(SUPPLIED MATERIAL Opens)

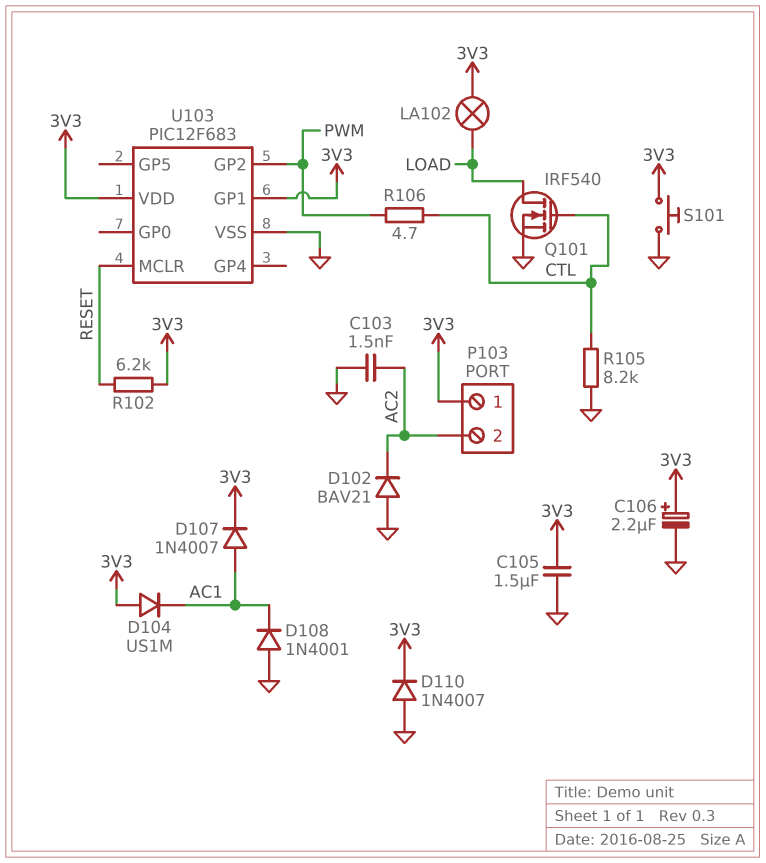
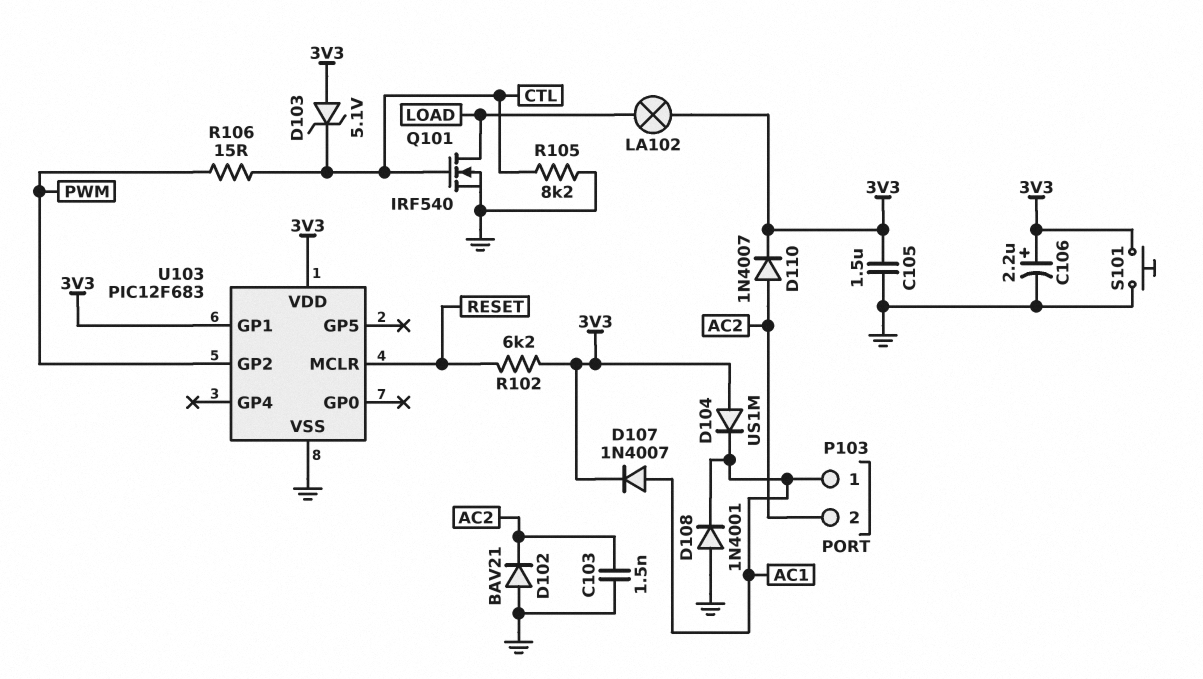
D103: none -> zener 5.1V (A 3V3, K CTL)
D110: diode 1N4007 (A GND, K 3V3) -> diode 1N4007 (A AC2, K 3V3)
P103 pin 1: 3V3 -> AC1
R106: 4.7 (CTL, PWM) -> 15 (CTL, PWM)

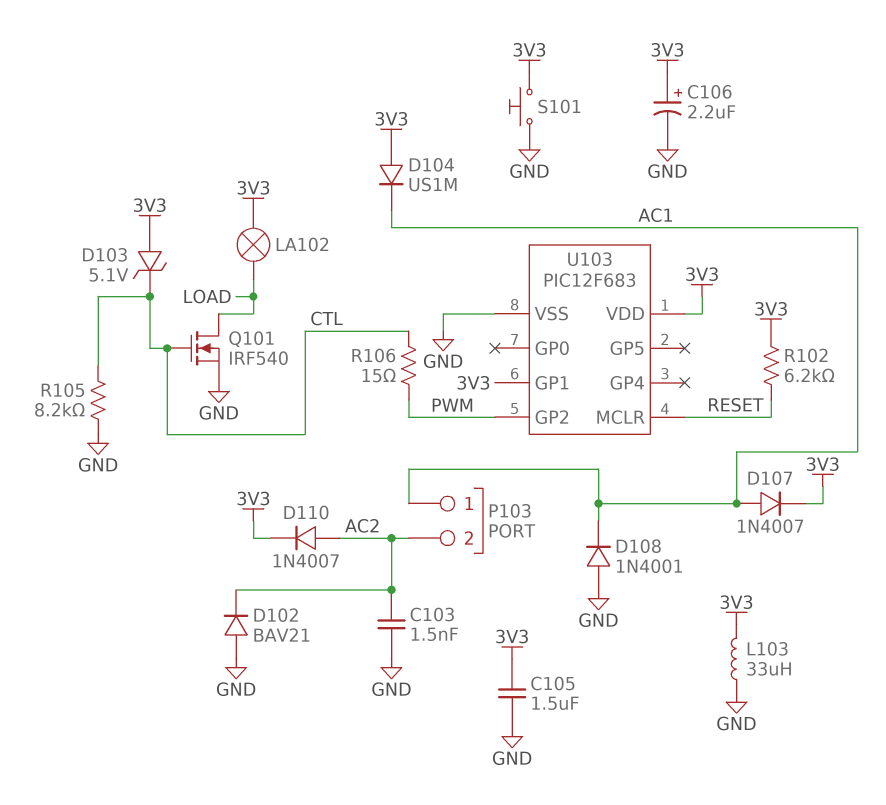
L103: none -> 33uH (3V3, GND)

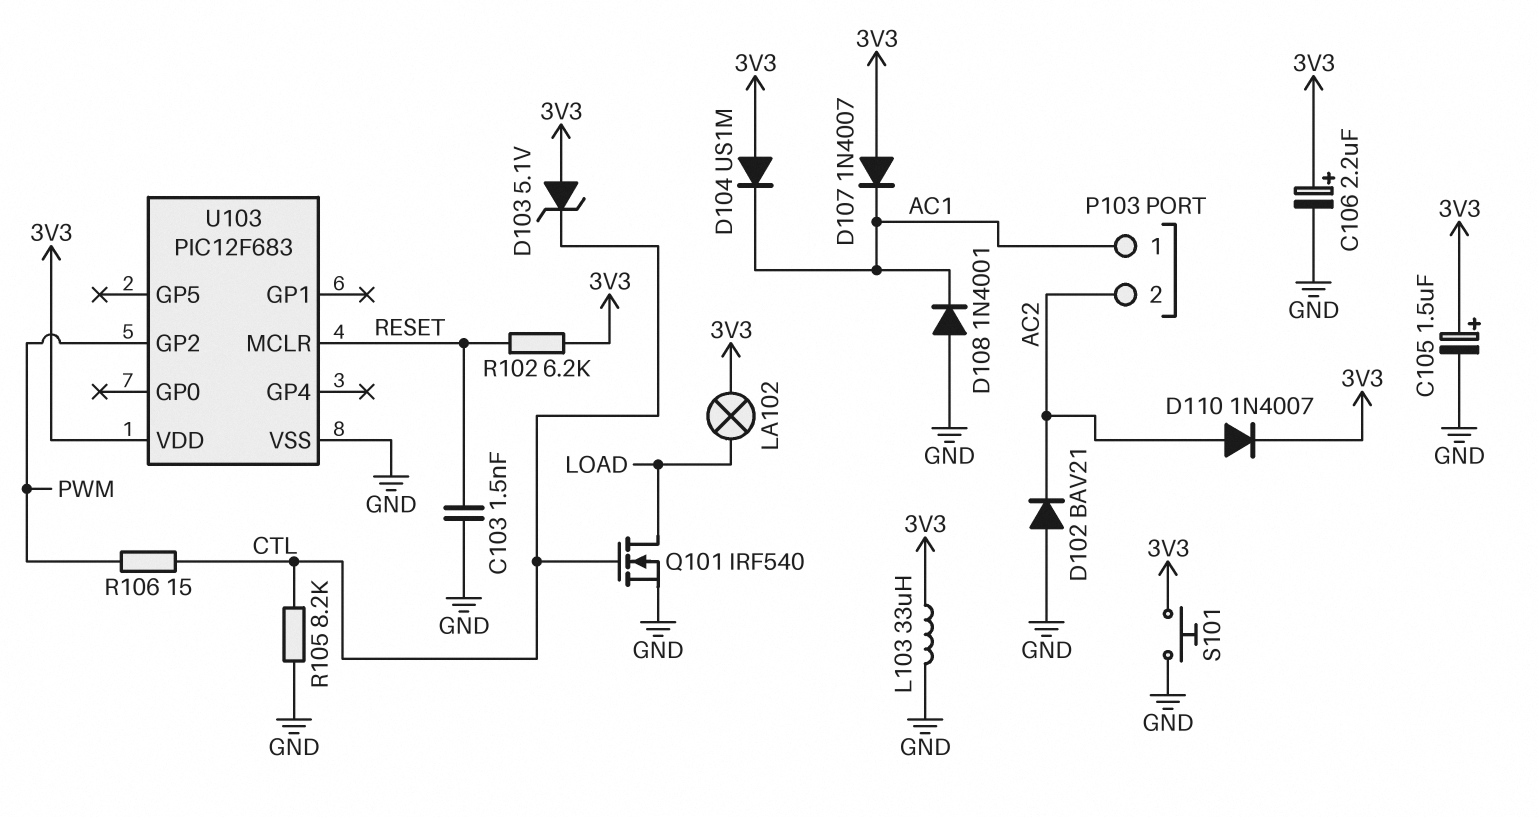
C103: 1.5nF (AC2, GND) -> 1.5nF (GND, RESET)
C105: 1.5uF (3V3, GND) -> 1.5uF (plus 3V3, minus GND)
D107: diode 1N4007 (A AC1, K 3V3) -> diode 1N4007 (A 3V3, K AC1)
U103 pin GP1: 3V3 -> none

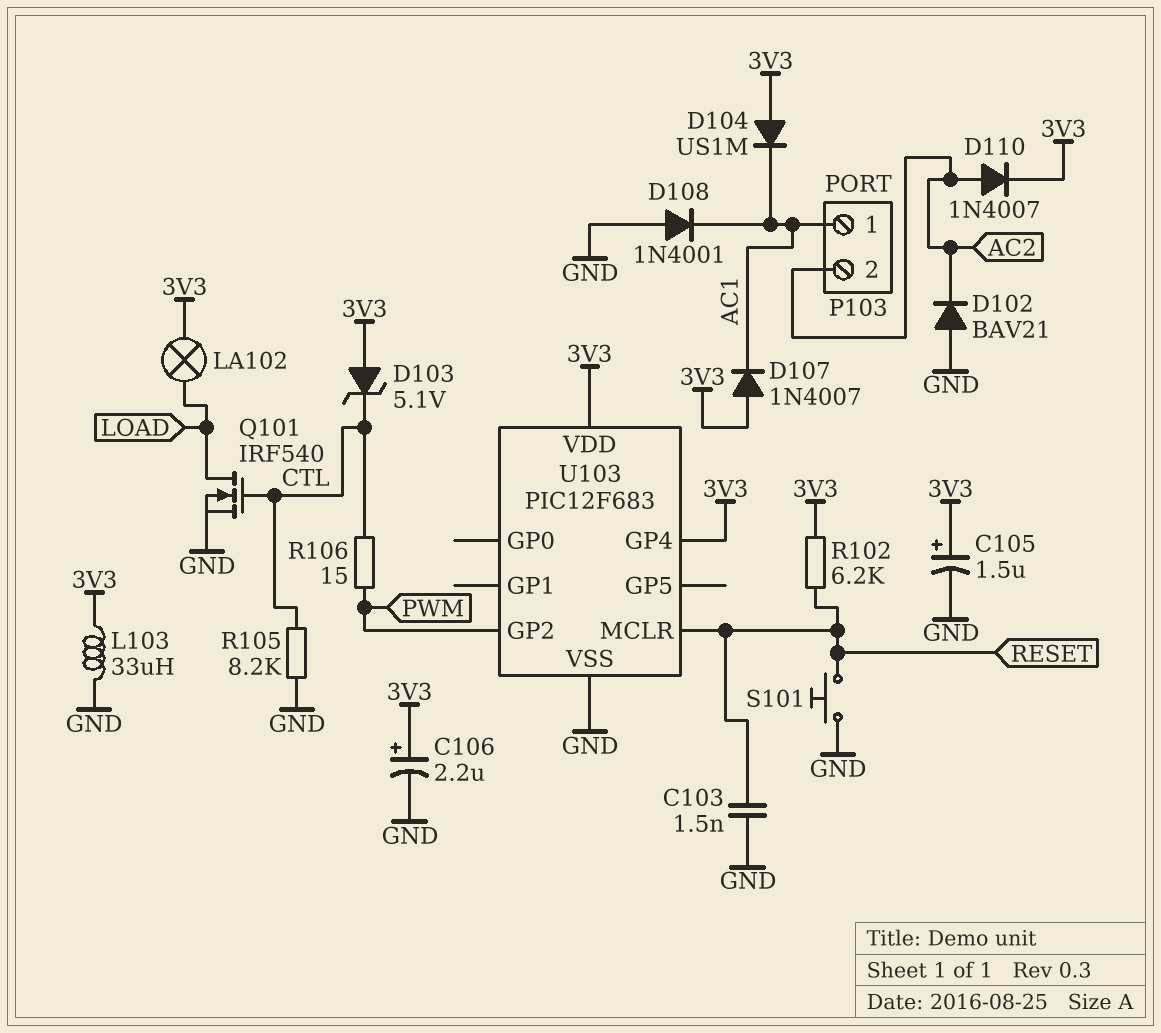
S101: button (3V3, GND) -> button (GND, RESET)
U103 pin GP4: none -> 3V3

(SUPPLIED MATERIAL Closes)

WHAT IS NEEDED: Every line of the data above is to be set down exactly; the pictures are not.

EXERCISE RESULT:
D103: none -> zener 5.1V (A 3V3, K CTL)
D110: diode 1N4007 (A GND, K 3V3) -> diode 1N4007 (A AC2, K 3V3)
P103 pin 1: 3V3 -> AC1
R106: 4.7 (CTL, PWM) -> 15 (CTL, PWM)

L103: none -> 33uH (3V3, GND)

C103: 1.5nF (AC2, GND) -> 1.5nF (GND, RESET)
C105: 1.5uF (3V3, GND) -> 1.5uF (plus 3V3, minus GND)
D107: diode 1N4007 (A AC1, K 3V3) -> diode 1N4007 (A 3V3, K AC1)
U103 pin GP1: 3V3 -> none

S101: button (3V3, GND) -> button (GND, RESET)
U103 pin GP4: none -> 3V3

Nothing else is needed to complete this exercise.